YOUR OBJECTIVE => Read the lines of the data below and retrieve those with "purple".

-- INPUT RECORDS follows --

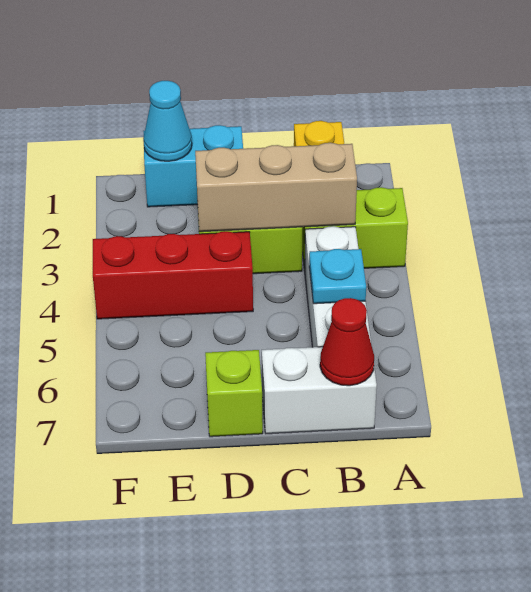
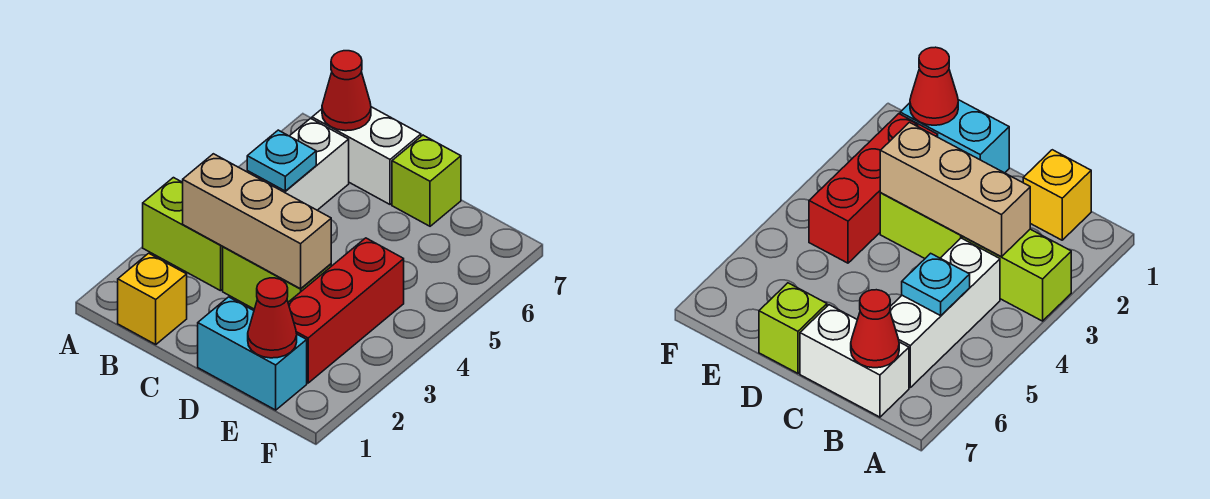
red brick D4:F4 level 1 -> red brick E2:E4 level 1
cyan cone E1 level 2 -> red cone E1 level 2

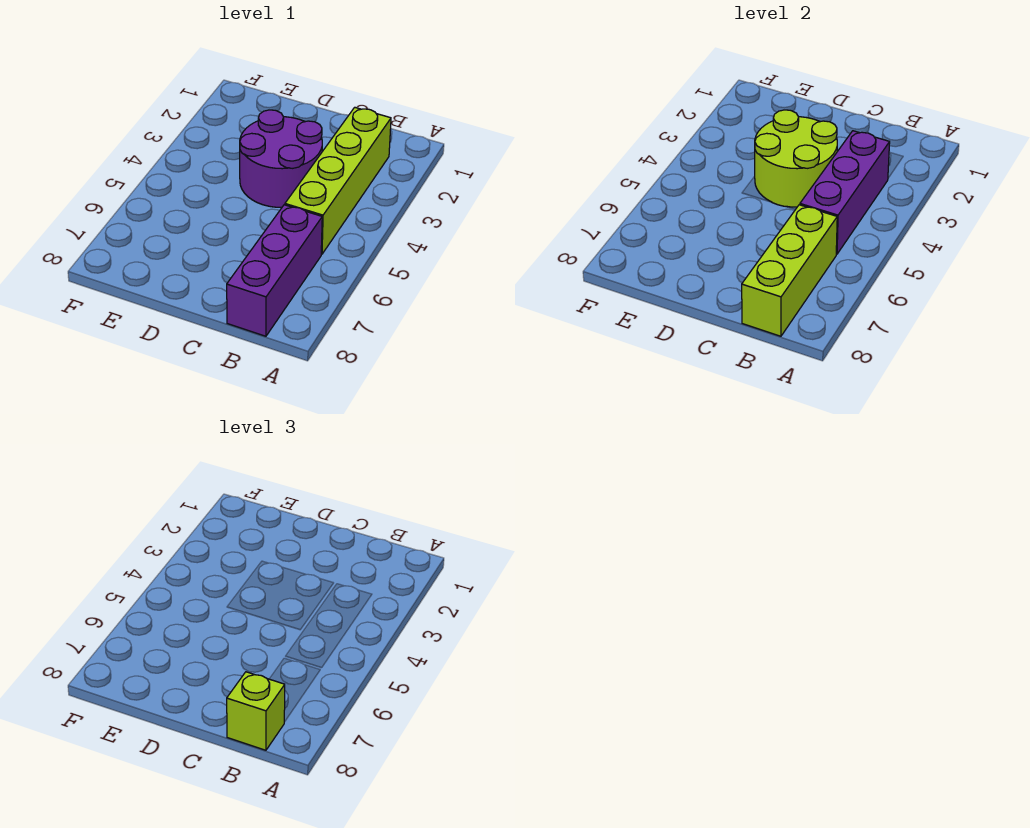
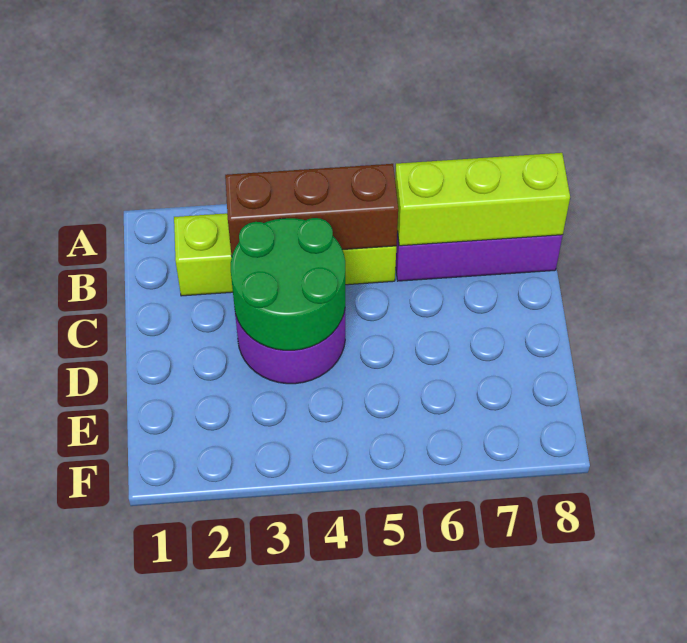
purple brick B3:B5 level 2 -> brown brick B3:B5 level 2
lime brick B8 level 3 -> none
lime round brick C3:D4 level 2 -> green round brick C3:D4 level 2

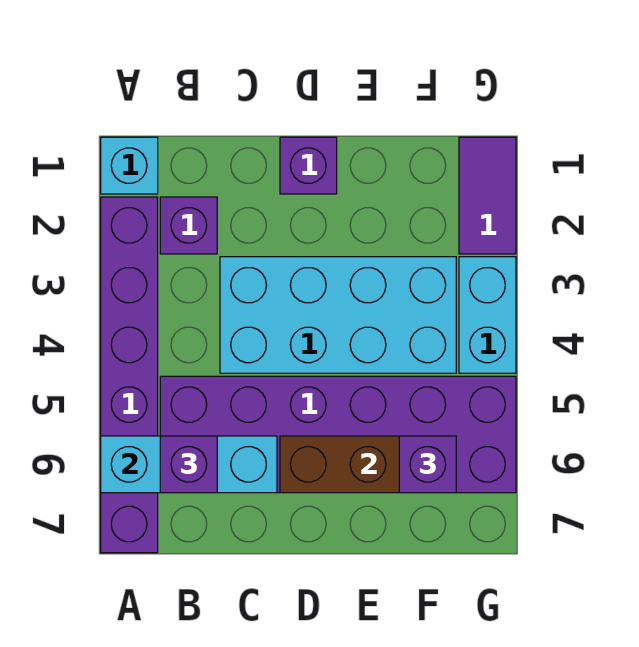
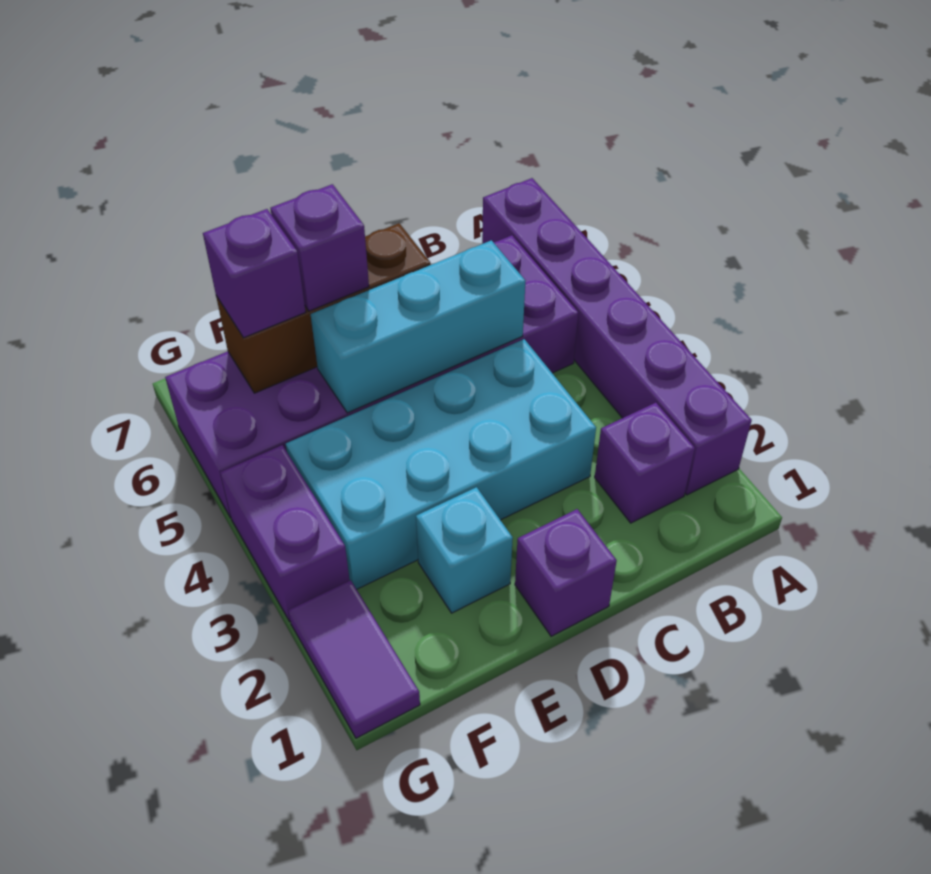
cyan brick A1 level 1 -> cyan brick E2 level 1
cyan brick A6:C6 level 2 -> cyan brick C5:E5 level 2
purple brick B6 level 3 -> purple brick E6 level 3
cyan brick G3:G4 level 1 -> purple brick G3:G4 level 1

-- INPUT RECORDS concluded --

REPLY TO THE EXERCISE =>
purple brick B3:B5 level 2 -> brown brick B3:B5 level 2
purple brick B6 level 3 -> purple brick E6 level 3
cyan brick G3:G4 level 1 -> purple brick G3:G4 level 1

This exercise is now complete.